» **PROBLEM DETAILS**
In the entries below, every line with the string "objects" is to be reported.

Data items
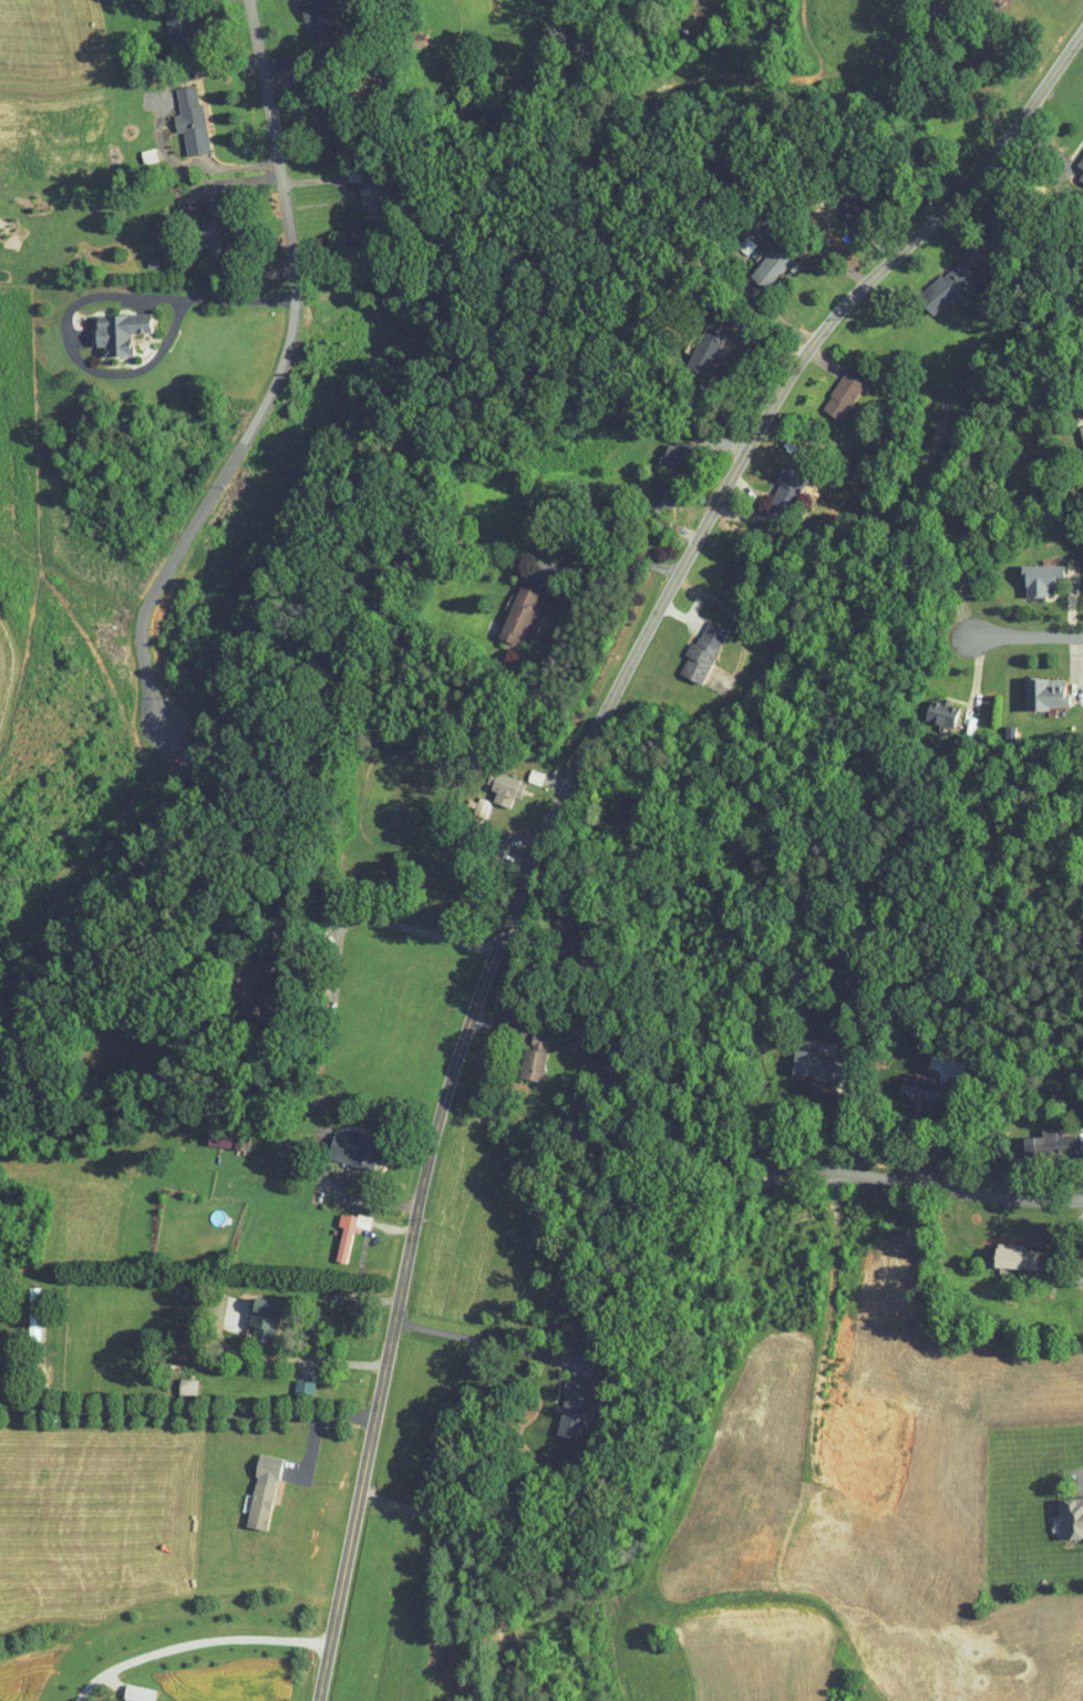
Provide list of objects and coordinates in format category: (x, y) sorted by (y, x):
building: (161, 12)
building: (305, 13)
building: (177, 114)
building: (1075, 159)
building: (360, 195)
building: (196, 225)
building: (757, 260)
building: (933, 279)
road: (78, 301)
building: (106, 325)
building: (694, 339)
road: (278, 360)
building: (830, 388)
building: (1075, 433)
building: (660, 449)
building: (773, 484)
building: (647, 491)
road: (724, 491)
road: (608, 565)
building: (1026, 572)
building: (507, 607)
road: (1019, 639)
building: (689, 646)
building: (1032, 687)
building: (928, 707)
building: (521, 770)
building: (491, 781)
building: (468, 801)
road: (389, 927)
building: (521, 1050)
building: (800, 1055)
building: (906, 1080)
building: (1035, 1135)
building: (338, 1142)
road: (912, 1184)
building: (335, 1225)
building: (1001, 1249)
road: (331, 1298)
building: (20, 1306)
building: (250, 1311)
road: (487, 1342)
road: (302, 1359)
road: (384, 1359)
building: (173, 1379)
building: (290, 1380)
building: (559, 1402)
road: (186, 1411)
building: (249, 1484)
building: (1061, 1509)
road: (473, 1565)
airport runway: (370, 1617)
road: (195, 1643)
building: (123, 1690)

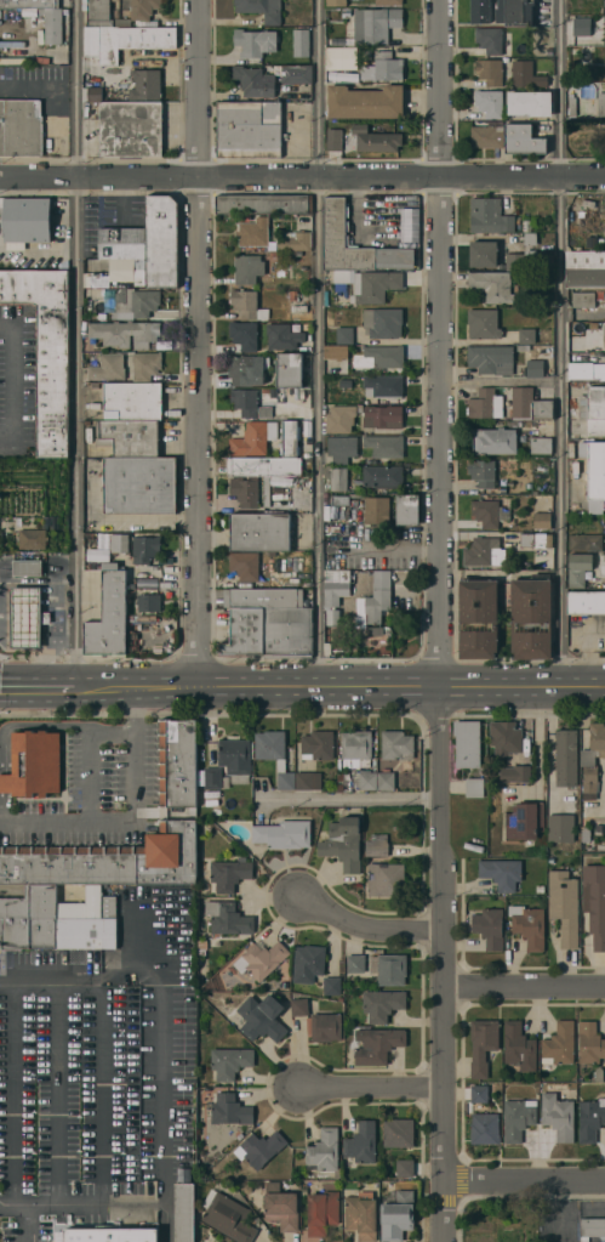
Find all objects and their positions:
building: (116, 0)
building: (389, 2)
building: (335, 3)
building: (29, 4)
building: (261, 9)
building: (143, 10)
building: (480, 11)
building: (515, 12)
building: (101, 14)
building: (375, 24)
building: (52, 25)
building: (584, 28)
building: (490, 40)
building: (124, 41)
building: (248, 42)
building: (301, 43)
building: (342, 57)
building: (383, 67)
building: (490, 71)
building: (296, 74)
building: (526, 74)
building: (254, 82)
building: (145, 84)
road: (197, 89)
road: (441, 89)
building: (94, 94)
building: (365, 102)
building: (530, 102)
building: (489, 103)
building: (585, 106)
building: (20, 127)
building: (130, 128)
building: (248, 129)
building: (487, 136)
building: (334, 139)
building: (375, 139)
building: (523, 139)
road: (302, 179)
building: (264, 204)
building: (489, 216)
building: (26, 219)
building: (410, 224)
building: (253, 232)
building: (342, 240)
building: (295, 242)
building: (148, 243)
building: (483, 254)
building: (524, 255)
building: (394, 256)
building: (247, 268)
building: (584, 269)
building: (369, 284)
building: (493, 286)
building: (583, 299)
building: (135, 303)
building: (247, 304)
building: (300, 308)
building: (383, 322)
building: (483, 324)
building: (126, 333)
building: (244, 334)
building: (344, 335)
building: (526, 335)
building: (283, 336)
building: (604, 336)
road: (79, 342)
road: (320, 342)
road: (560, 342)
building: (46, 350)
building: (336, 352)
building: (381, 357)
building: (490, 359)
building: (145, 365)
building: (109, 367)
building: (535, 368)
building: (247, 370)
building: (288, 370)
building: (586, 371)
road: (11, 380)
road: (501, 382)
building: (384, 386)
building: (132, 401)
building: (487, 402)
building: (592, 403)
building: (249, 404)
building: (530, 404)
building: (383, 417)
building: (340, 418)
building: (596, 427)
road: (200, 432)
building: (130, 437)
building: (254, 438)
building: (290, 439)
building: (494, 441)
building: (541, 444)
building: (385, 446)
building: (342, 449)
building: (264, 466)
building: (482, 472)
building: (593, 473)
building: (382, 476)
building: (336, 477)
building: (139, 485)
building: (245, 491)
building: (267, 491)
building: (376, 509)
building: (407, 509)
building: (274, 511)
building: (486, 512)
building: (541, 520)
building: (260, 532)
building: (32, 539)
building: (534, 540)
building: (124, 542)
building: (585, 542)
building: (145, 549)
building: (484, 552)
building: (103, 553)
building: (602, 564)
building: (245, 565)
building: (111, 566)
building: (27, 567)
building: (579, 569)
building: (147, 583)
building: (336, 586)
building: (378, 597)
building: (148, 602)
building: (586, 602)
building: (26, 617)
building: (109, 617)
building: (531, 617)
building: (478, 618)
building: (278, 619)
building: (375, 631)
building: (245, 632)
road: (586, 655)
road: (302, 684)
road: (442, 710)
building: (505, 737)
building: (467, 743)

» **PROBLEM SOLUTION**
Provide list of objects and coordinates in format category: (x, y) sorted by (y, x):
Find all objects and their positions:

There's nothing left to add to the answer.